### AIM OF THE EXERCISE
Look for "- rotate: green" in the entries below. Write out that line and all later lines exactly, ending with the final one.

[Data extracted from a collection]
****************

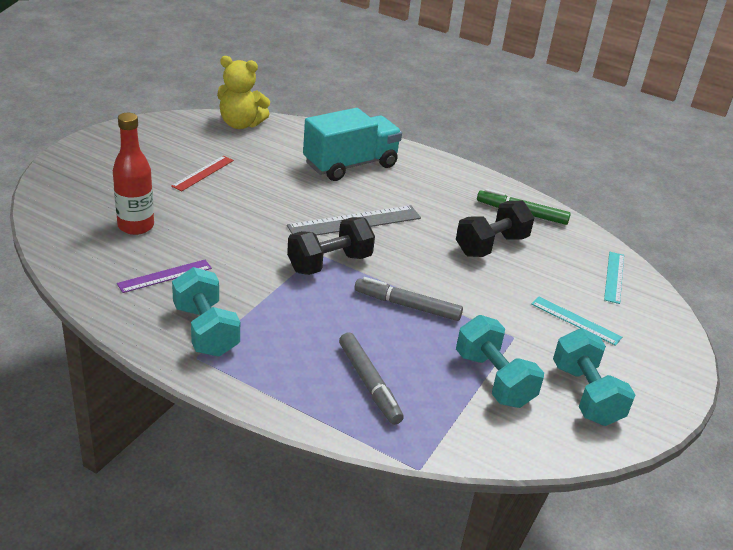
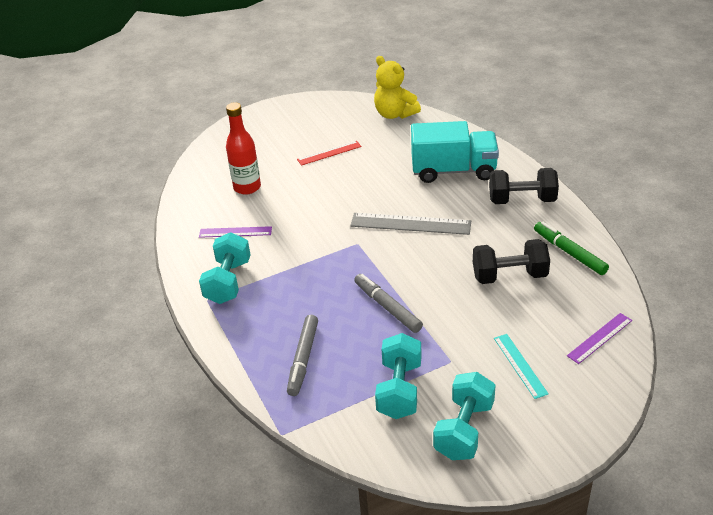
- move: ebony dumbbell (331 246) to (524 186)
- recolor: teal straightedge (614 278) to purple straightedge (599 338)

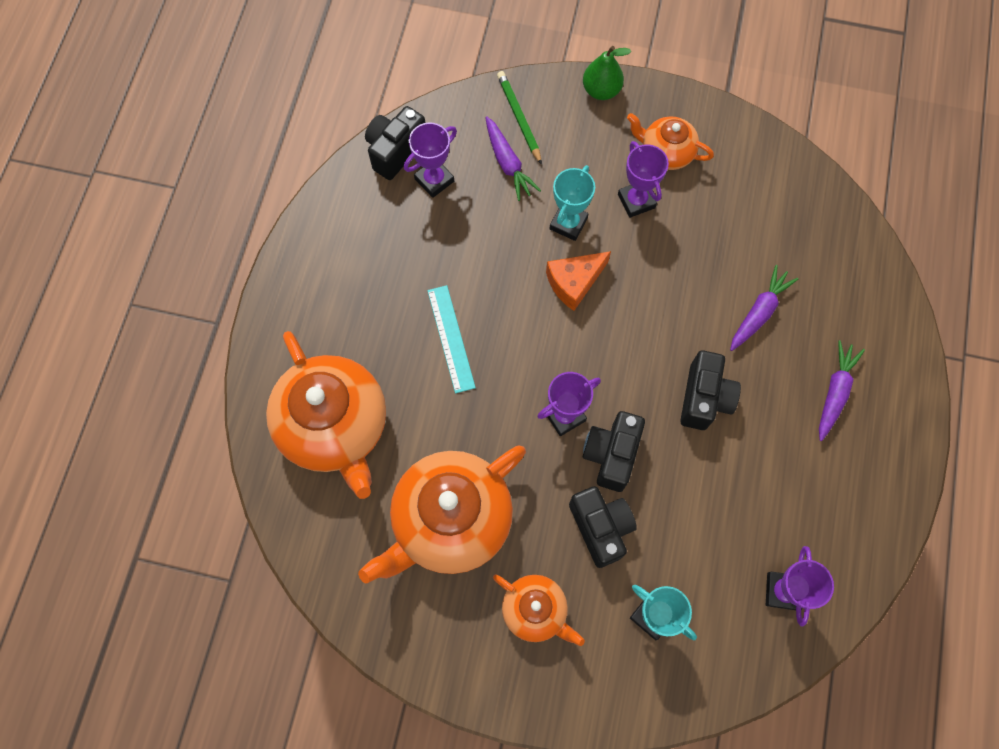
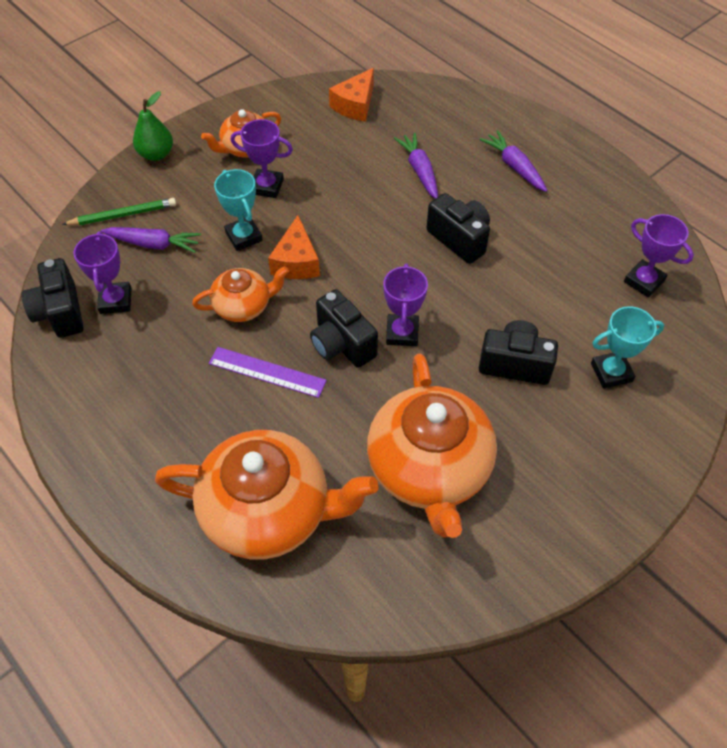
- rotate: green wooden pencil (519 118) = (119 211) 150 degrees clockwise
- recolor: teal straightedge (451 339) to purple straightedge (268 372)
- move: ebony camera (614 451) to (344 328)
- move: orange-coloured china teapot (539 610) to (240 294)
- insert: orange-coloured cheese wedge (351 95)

****************

### ANSWER FOR THE TASK
- rotate: green wooden pencil (519 118) = (119 211) 150 degrees clockwise
- recolor: teal straightedge (451 339) to purple straightedge (268 372)
- move: ebony camera (614 451) to (344 328)
- move: orange-coloured china teapot (539 610) to (240 294)
- insert: orange-coloured cheese wedge (351 95)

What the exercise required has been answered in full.